- **Problem requirements**: Could you reproduce, from the records below, everything from the line with "orange 1x2 brick" down to the line with "pink 1x3 brick [518,476,747,685]", keeping both of those lines and changing nothing?

- **Available data**:

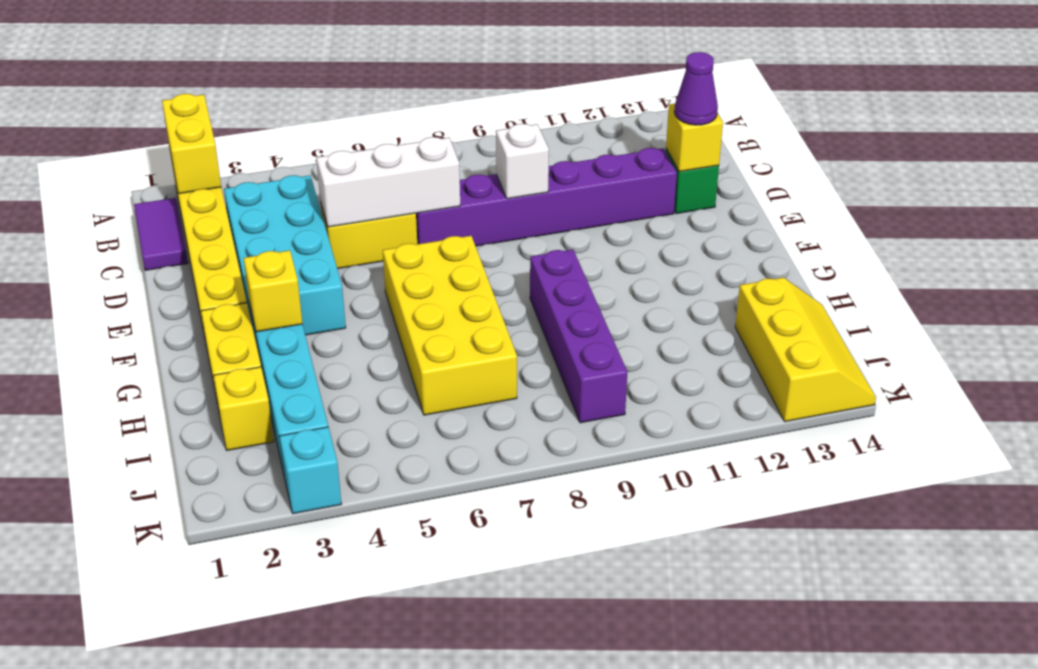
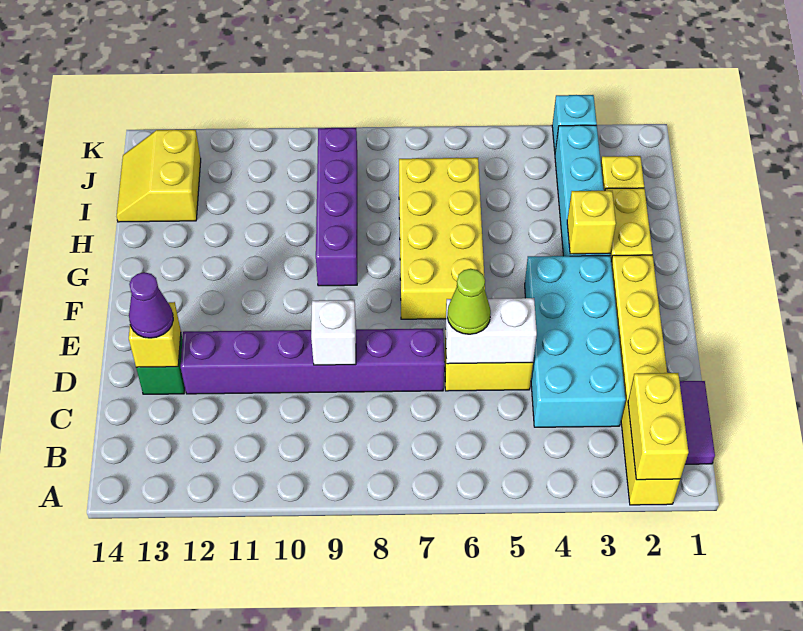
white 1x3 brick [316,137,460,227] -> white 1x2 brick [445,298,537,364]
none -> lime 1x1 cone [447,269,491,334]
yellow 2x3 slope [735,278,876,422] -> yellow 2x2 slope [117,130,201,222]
...
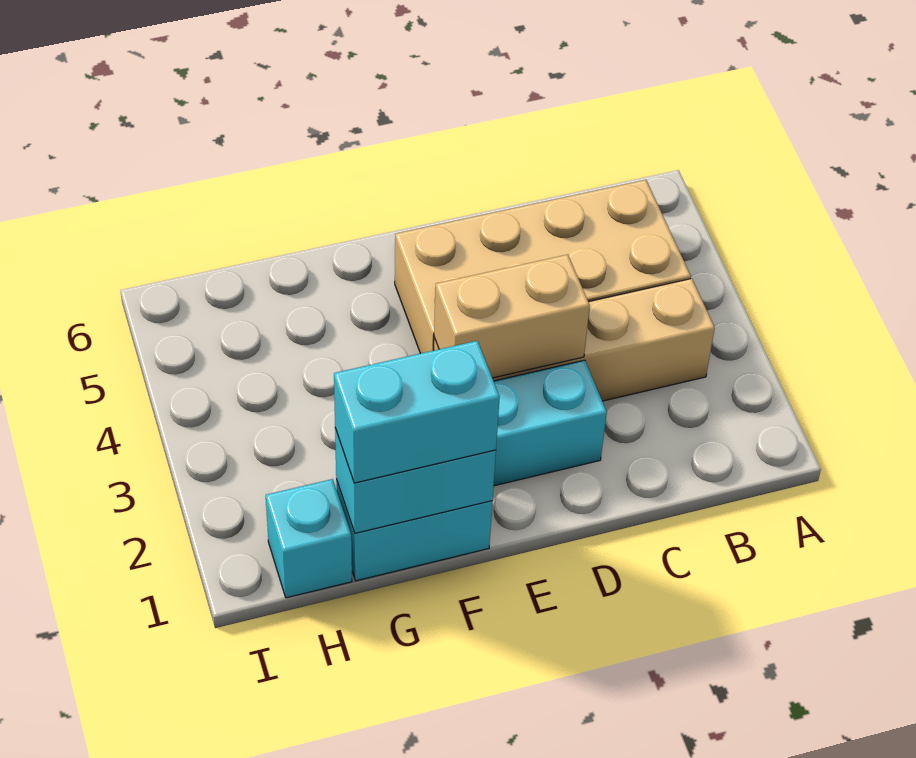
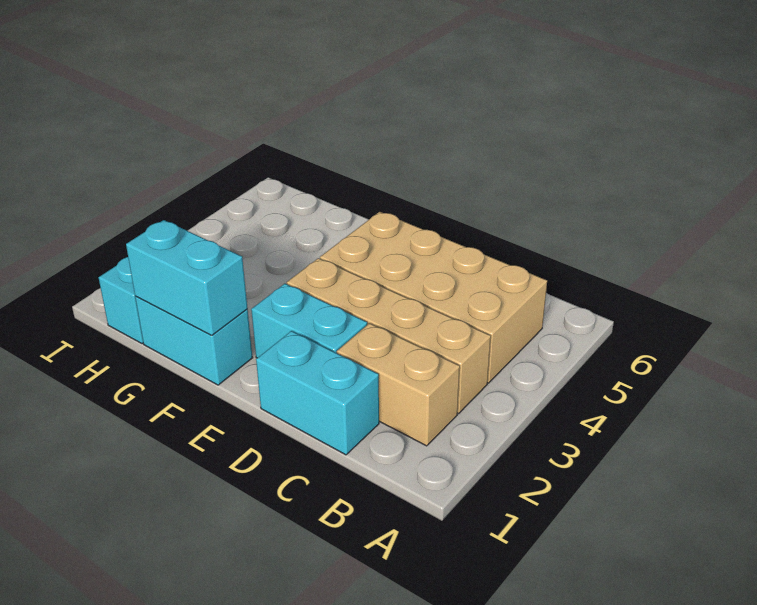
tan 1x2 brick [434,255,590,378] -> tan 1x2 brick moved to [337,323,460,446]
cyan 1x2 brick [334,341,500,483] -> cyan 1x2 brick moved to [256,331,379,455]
...
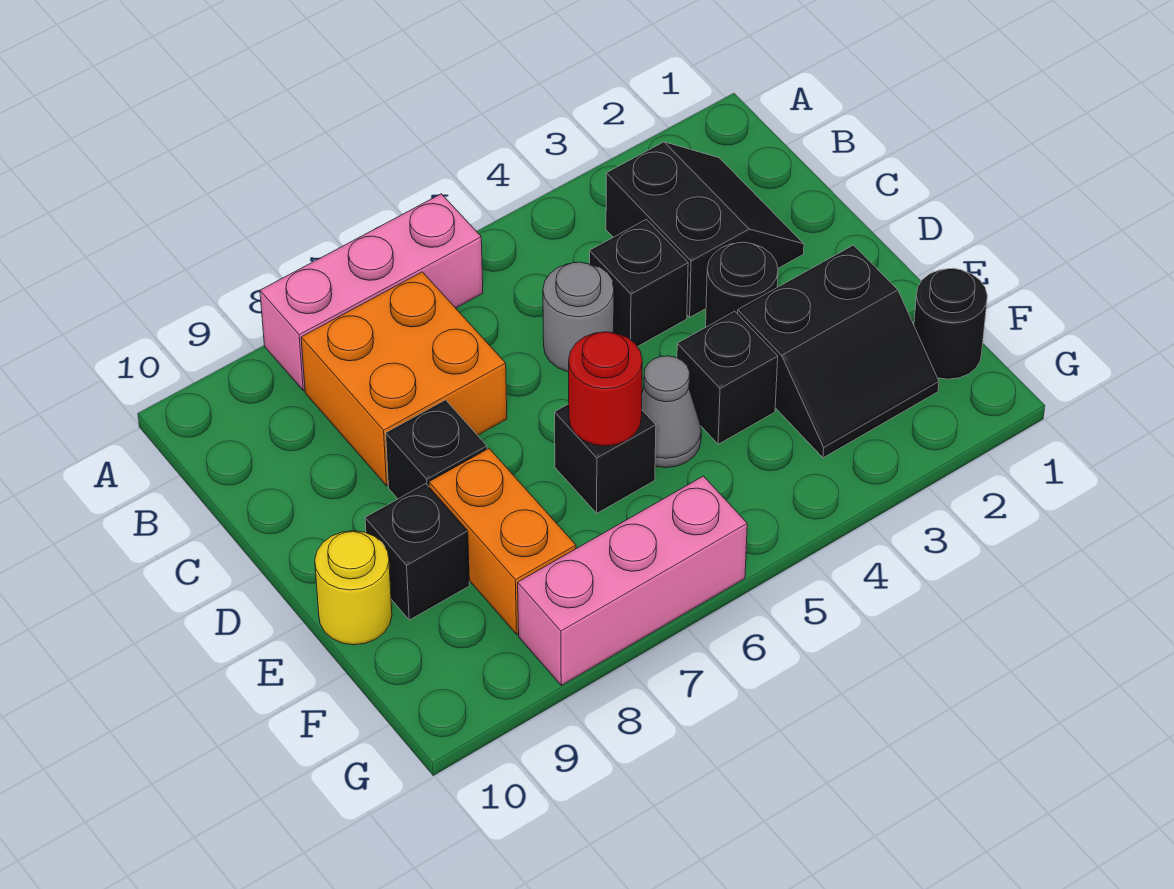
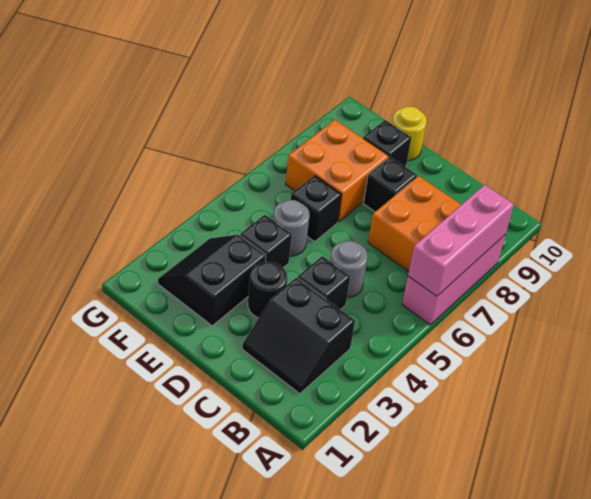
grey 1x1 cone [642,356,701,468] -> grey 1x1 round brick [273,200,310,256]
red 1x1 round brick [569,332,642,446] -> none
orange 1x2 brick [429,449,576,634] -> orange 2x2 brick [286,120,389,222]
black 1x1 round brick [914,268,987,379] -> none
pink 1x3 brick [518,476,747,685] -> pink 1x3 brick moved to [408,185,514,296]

- **Written reply**:
orange 1x2 brick [429,449,576,634] -> orange 2x2 brick [286,120,389,222]
black 1x1 round brick [914,268,987,379] -> none
pink 1x3 brick [518,476,747,685] -> pink 1x3 brick moved to [408,185,514,296]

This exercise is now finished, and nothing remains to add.